§ **MATERIAL SUPPLIED**
______

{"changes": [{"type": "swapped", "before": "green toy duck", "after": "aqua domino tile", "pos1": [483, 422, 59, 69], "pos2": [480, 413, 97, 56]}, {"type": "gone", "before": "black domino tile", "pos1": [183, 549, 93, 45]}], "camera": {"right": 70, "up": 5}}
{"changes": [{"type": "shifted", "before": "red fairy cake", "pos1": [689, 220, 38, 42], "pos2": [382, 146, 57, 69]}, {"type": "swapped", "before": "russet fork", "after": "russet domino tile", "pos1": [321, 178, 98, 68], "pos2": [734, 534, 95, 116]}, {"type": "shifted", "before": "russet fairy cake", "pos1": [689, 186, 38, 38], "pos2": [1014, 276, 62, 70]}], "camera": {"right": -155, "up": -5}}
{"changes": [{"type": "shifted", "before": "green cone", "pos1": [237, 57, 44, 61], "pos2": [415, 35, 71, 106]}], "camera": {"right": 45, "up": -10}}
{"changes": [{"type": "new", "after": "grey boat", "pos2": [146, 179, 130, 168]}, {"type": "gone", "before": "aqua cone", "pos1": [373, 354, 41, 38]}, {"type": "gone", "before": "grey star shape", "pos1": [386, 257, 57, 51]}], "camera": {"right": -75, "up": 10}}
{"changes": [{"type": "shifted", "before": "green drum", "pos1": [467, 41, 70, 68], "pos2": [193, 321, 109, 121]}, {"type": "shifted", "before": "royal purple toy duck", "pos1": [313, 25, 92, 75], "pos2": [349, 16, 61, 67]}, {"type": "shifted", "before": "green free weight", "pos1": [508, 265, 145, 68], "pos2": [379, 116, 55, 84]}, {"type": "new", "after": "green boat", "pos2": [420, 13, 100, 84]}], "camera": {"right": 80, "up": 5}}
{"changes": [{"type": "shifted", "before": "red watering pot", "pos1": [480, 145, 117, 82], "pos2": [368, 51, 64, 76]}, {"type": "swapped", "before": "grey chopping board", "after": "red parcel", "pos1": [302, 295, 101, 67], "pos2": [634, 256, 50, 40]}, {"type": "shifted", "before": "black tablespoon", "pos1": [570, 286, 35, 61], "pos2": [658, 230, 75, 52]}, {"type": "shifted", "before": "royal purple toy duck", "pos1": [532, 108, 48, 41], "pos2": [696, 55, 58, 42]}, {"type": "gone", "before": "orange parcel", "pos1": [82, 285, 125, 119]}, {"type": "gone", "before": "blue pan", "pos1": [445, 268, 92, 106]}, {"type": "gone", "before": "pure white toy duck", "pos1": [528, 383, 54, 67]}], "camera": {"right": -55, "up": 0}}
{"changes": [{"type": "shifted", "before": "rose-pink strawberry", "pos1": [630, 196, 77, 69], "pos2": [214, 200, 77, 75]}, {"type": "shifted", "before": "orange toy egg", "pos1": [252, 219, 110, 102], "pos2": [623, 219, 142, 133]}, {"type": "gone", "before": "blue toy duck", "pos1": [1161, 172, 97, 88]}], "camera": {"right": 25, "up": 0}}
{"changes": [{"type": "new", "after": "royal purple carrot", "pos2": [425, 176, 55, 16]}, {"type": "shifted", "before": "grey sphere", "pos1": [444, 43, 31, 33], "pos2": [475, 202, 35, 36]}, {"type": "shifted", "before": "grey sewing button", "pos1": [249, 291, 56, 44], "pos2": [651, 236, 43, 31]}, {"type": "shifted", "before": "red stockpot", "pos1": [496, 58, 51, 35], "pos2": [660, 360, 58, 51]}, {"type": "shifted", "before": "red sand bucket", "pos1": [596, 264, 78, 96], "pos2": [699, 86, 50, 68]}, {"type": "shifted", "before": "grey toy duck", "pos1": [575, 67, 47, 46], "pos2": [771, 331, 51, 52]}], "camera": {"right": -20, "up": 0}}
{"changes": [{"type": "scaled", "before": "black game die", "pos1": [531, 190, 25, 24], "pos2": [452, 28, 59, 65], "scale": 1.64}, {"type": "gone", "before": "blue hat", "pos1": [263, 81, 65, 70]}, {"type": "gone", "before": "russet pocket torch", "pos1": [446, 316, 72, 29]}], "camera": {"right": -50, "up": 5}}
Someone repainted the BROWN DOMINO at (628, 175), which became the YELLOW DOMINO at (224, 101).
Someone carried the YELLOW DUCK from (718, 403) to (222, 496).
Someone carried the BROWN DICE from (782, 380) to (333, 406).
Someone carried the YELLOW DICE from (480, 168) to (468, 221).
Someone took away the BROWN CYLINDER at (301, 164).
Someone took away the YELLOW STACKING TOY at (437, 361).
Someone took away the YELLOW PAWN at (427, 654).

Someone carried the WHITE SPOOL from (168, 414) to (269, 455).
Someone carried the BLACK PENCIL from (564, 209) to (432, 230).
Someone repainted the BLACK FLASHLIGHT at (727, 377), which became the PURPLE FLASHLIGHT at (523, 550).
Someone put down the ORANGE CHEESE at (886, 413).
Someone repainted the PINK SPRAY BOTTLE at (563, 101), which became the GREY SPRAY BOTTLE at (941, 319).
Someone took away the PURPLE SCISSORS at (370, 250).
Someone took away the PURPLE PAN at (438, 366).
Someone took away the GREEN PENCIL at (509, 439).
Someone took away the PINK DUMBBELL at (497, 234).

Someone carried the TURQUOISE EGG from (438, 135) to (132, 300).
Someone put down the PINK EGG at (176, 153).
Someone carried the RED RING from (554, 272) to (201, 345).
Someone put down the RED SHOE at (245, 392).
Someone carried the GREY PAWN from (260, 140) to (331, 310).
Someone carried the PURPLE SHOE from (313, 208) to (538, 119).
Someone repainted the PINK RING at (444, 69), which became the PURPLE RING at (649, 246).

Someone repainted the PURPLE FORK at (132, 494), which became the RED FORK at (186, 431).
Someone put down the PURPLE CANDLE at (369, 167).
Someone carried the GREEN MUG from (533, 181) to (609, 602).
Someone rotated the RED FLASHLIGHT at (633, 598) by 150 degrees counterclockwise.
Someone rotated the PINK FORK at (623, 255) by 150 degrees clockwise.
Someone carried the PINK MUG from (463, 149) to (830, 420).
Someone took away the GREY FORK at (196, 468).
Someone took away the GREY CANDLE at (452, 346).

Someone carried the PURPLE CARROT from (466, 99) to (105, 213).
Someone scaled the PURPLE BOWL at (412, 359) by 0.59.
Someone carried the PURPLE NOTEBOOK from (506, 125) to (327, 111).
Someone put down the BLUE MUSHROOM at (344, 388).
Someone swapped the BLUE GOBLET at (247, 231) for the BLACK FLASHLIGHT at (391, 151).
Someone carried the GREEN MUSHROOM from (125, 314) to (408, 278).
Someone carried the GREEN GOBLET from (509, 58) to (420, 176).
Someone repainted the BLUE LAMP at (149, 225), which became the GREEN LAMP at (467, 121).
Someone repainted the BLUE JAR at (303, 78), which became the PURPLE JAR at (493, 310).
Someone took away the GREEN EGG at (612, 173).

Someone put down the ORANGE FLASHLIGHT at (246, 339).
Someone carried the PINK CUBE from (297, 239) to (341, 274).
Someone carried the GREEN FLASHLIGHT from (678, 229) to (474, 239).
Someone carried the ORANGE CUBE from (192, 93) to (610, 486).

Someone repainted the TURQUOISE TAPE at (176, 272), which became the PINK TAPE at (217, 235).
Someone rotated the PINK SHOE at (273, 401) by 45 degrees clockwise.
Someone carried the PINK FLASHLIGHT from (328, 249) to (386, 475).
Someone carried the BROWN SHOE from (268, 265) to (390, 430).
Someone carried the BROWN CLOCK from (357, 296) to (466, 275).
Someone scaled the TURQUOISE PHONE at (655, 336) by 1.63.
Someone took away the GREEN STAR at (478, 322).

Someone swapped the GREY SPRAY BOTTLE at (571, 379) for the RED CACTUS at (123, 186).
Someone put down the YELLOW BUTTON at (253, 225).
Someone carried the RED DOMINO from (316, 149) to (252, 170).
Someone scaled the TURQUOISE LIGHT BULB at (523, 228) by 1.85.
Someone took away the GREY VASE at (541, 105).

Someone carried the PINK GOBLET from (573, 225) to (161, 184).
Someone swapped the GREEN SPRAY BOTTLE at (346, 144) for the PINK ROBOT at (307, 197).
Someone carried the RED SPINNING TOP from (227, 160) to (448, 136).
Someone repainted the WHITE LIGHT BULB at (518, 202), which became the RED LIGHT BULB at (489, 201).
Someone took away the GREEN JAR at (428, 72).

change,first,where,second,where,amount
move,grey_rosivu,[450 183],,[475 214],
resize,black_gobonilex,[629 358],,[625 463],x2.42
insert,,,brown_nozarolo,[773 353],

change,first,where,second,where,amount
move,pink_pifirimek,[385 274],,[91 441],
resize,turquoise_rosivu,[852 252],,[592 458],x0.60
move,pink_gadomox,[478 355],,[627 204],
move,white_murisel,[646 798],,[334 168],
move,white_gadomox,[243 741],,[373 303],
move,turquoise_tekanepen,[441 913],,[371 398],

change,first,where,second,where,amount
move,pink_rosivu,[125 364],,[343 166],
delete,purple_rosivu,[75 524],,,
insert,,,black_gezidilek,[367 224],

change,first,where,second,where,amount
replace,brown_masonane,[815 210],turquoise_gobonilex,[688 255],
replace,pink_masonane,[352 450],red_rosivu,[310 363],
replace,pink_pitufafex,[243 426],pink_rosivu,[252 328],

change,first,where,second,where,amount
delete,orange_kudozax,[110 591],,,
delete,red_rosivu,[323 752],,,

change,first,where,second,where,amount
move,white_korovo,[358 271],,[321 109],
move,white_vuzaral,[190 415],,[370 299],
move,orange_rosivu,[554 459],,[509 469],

______

§ **TASK TO CARRY OUT**
Could you find each line in the entries that contains the string "DICE" and copy it?

§ **EXERCISE SOLUTION**
Someone carried the BROWN DICE from (782, 380) to (333, 406).
Someone carried the YELLOW DICE from (480, 168) to (468, 221).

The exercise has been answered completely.